Object frequency data:
• • • • •

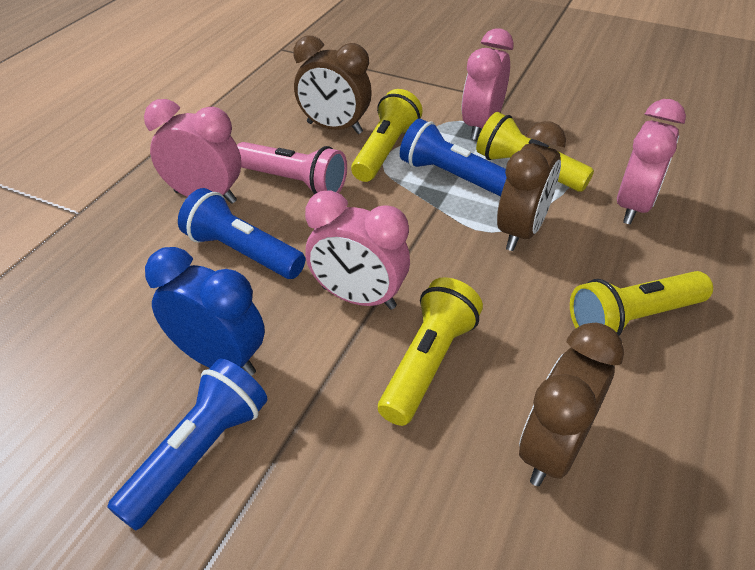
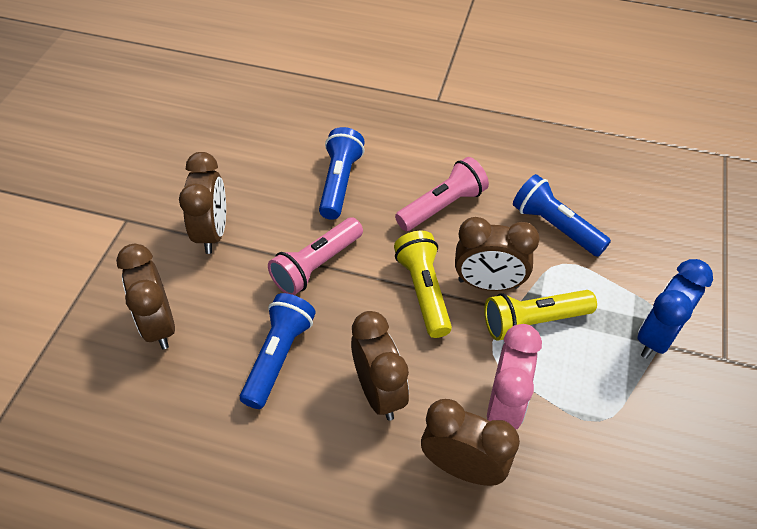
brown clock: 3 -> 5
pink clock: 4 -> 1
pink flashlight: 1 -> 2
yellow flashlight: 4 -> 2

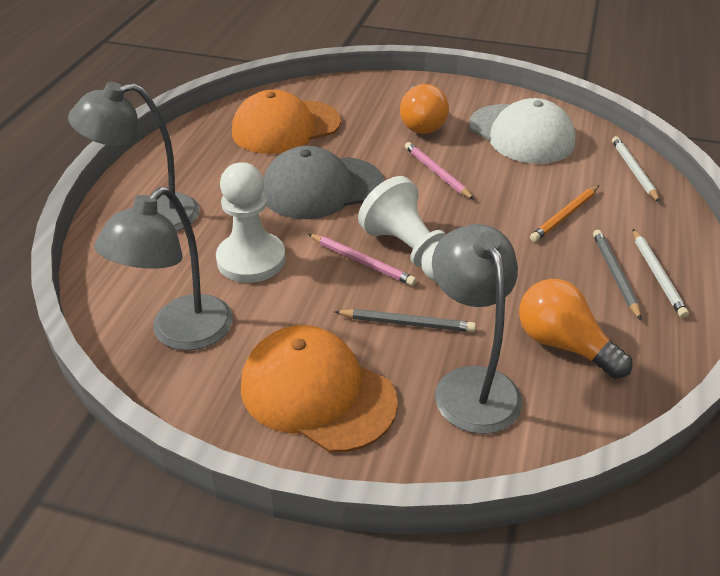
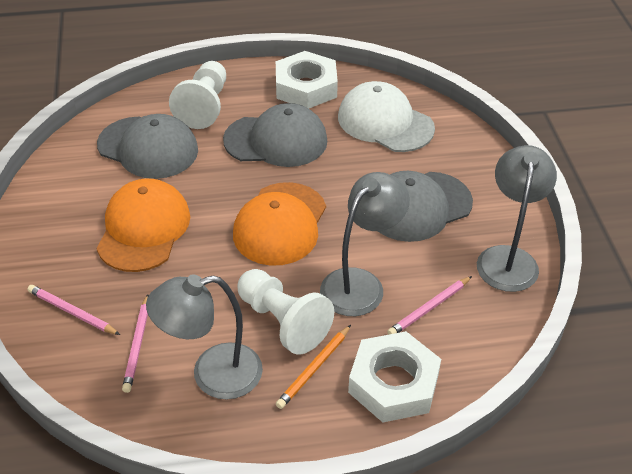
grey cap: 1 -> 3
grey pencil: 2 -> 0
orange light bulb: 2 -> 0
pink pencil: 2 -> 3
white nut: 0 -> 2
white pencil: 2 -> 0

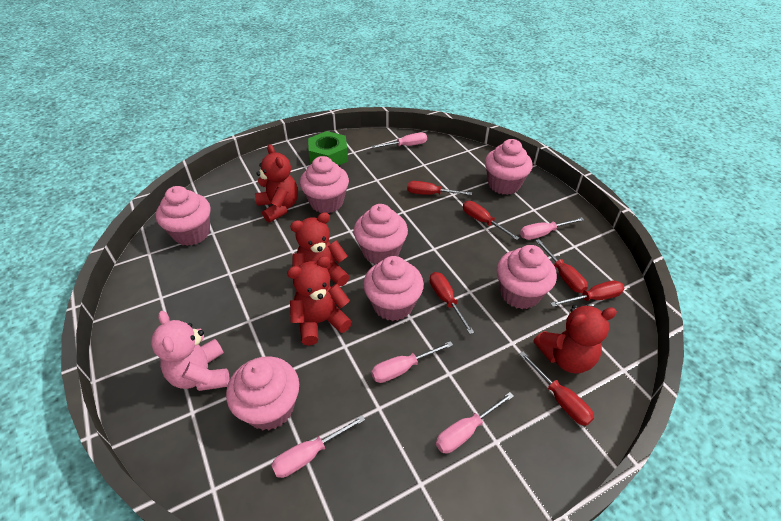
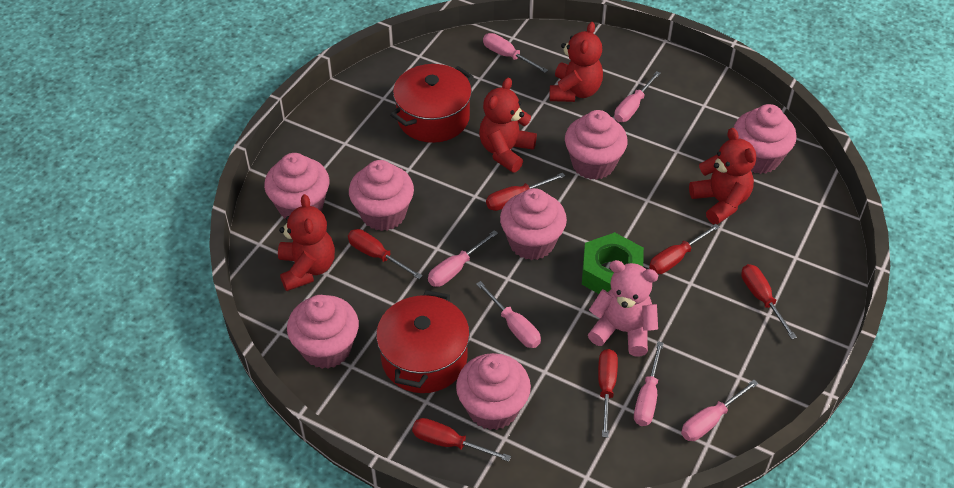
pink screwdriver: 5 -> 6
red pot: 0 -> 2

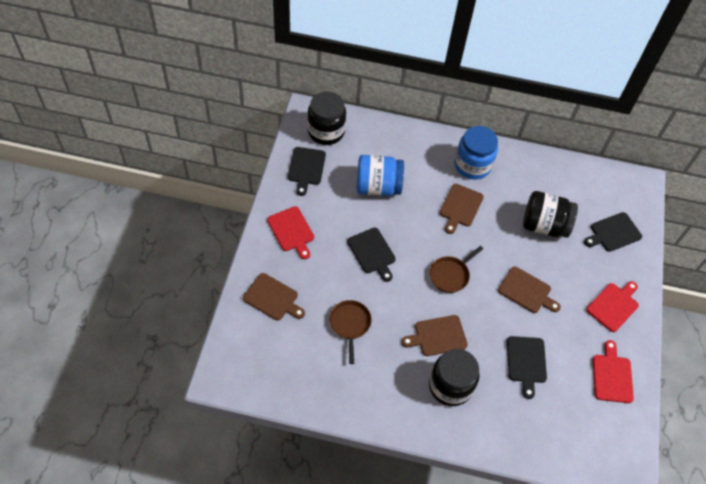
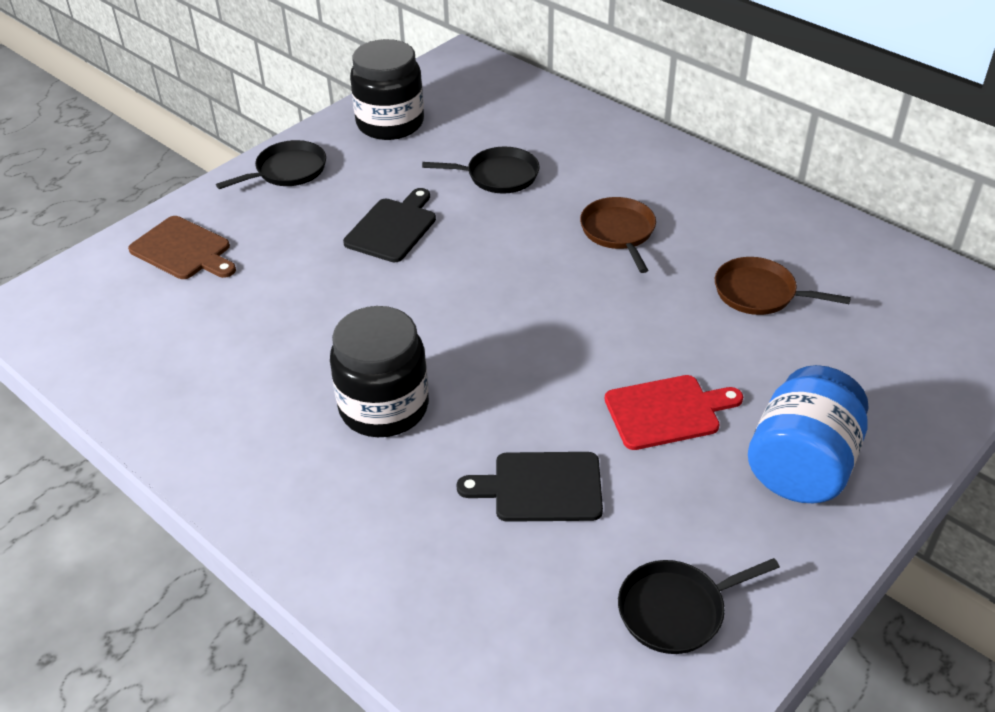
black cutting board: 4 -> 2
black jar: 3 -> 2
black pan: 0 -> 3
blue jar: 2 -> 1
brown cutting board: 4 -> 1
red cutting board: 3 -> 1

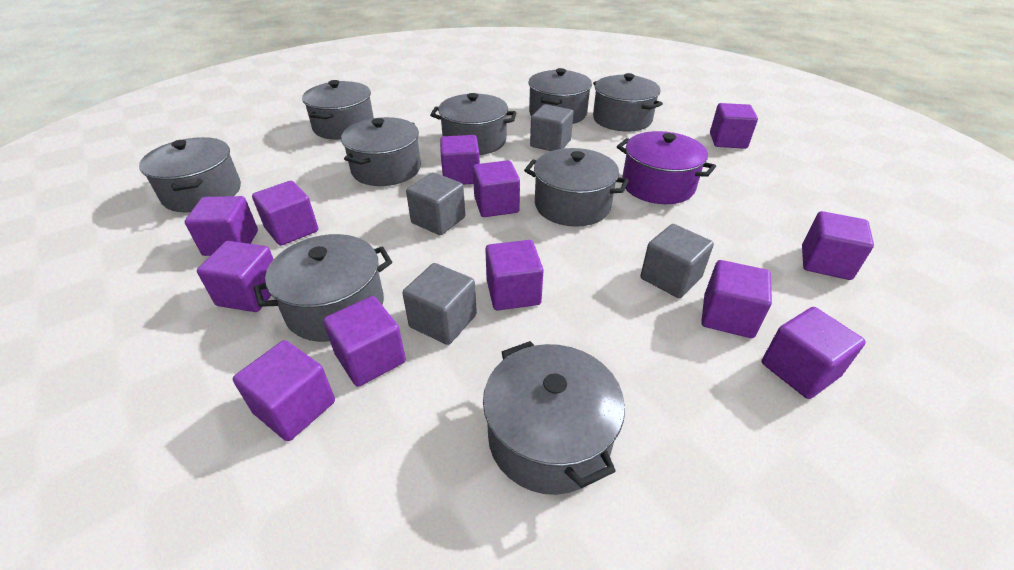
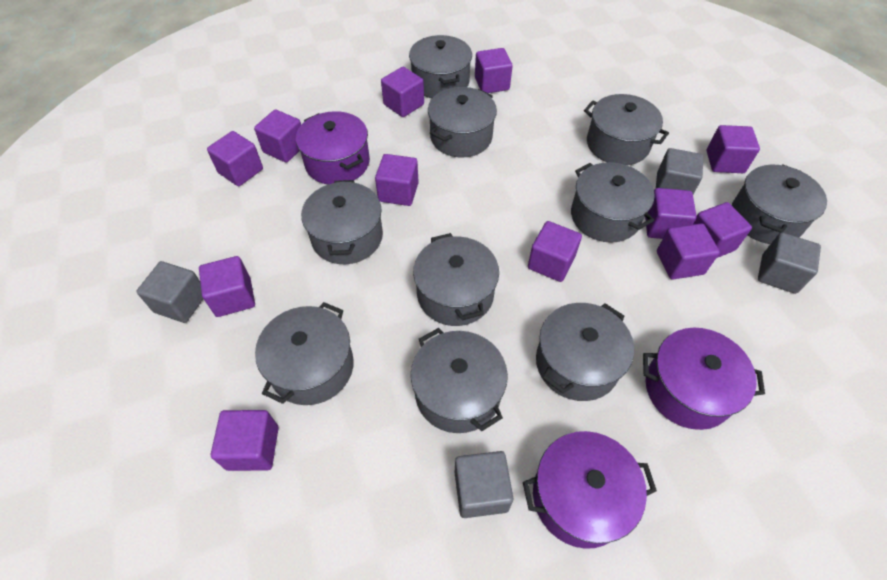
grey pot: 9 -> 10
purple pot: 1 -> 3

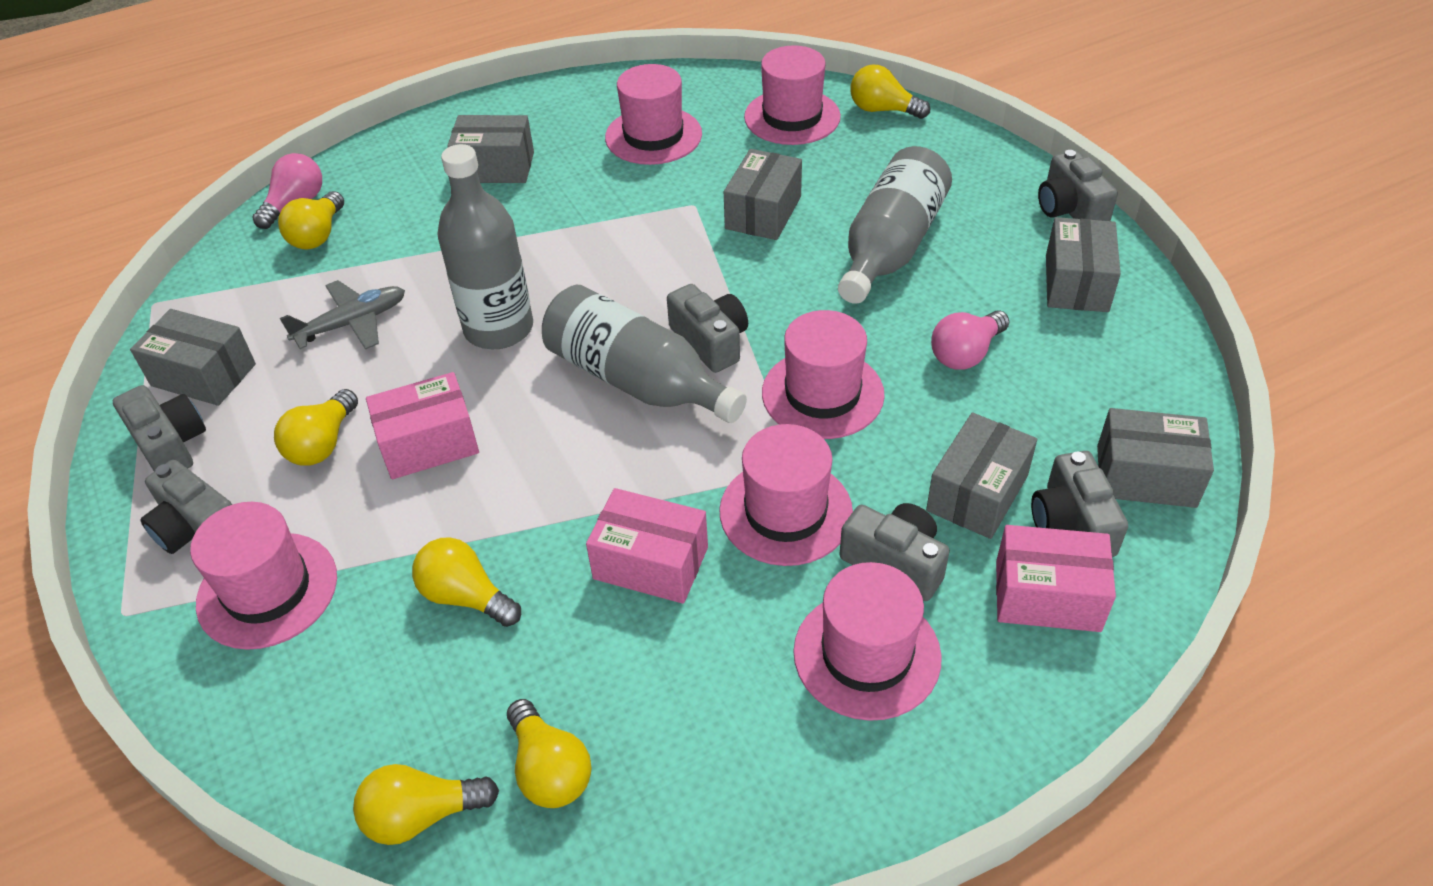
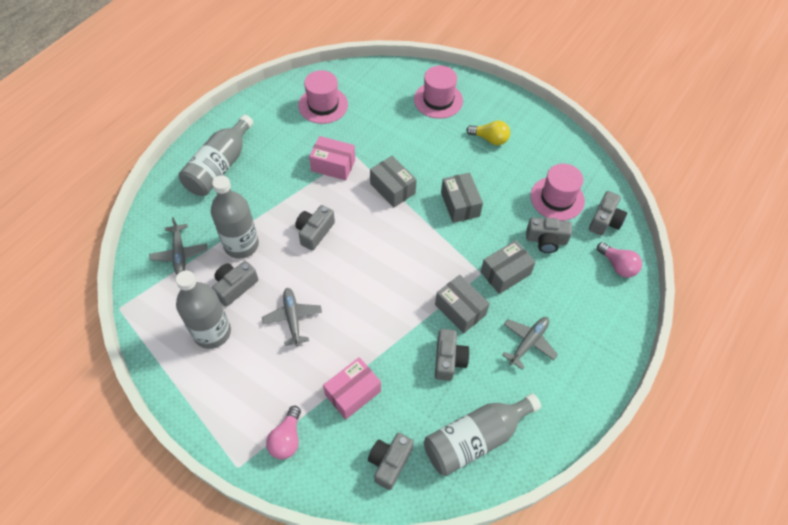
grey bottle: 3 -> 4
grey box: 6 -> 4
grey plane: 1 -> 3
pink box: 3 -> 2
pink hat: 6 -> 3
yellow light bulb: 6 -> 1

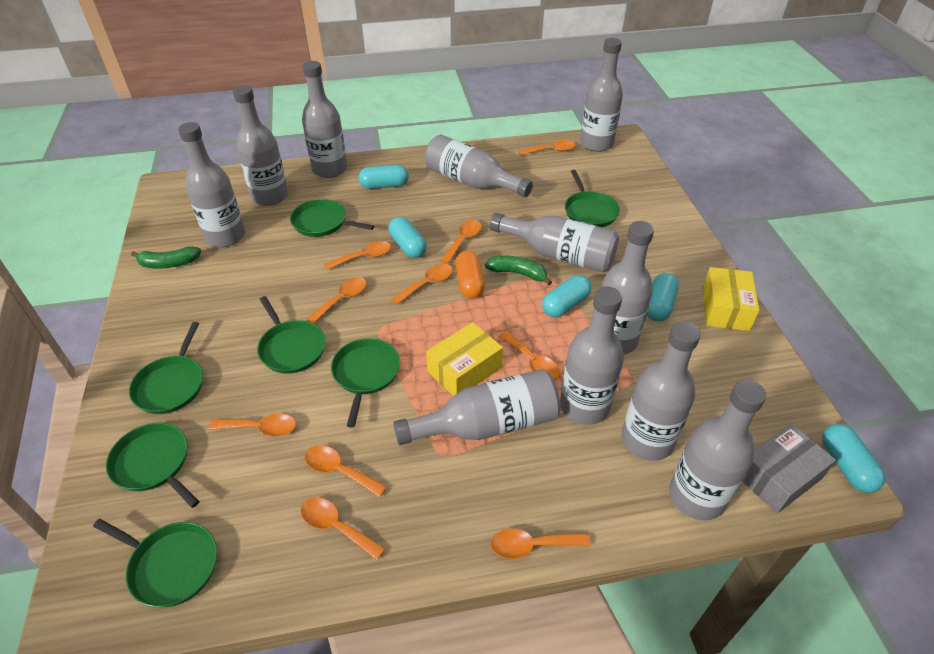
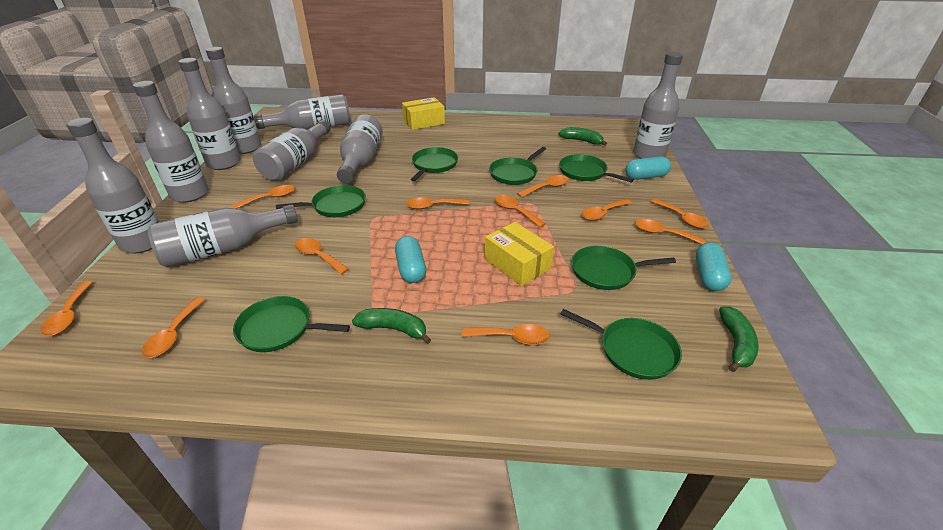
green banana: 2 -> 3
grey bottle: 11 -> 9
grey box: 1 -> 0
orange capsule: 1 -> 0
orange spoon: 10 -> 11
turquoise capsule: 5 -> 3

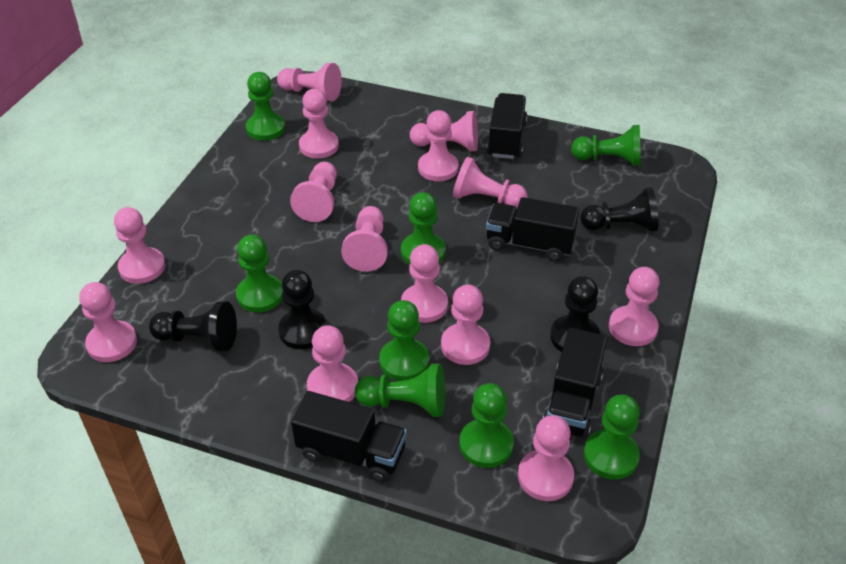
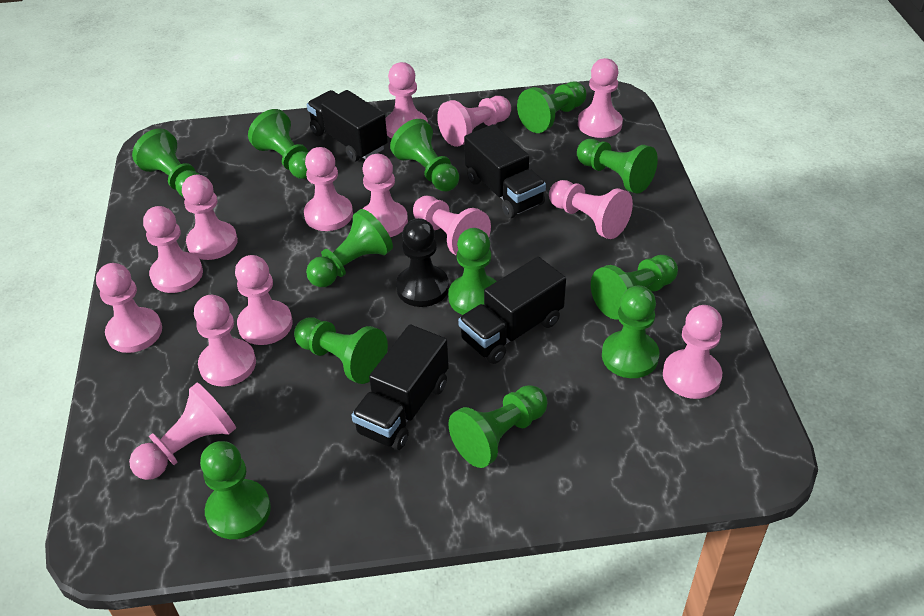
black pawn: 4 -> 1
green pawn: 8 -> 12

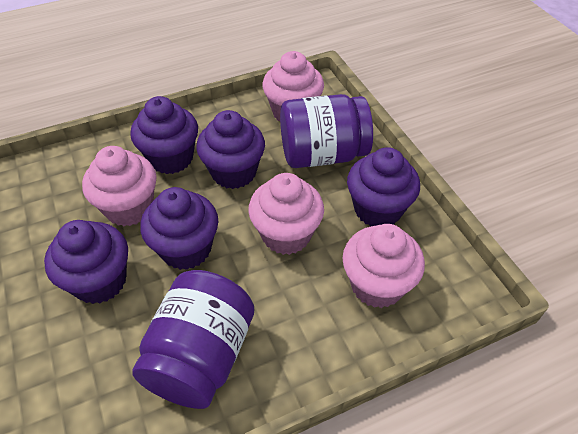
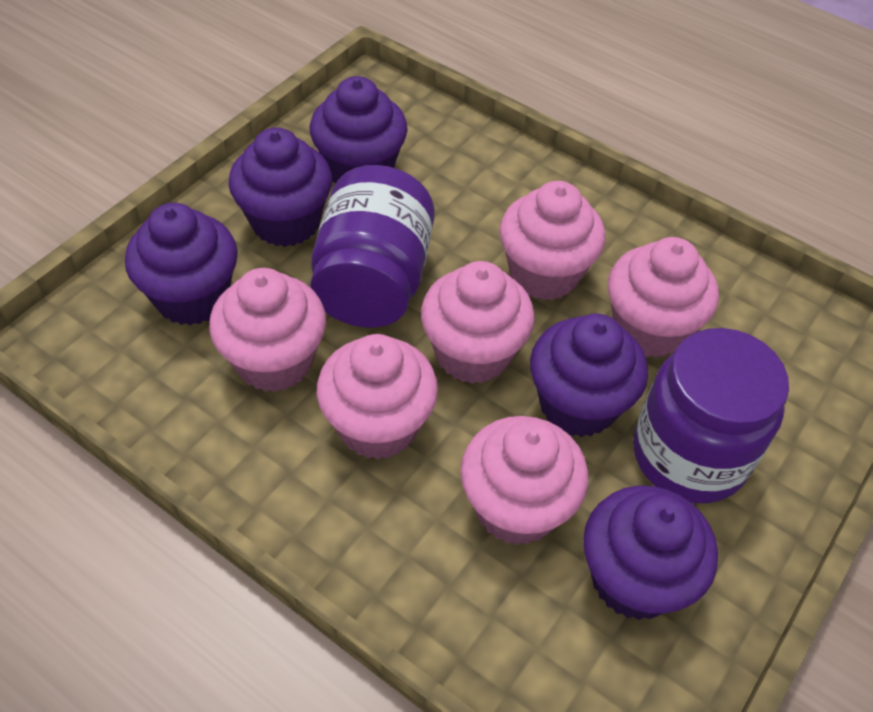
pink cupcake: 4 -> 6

• • • • •

Exercise instructions —
Set the pictures aside and retype exactly the lines above from the line with "pink flashlight: 1 -> 2" to the line with "red cutting board: 3 -> 1", both included, adding no others.

Answer box —
pink flashlight: 1 -> 2
yellow flashlight: 4 -> 2

grey cap: 1 -> 3
grey pencil: 2 -> 0
orange light bulb: 2 -> 0
pink pencil: 2 -> 3
white nut: 0 -> 2
white pencil: 2 -> 0

pink screwdriver: 5 -> 6
red pot: 0 -> 2

black cutting board: 4 -> 2
black jar: 3 -> 2
black pan: 0 -> 3
blue jar: 2 -> 1
brown cutting board: 4 -> 1
red cutting board: 3 -> 1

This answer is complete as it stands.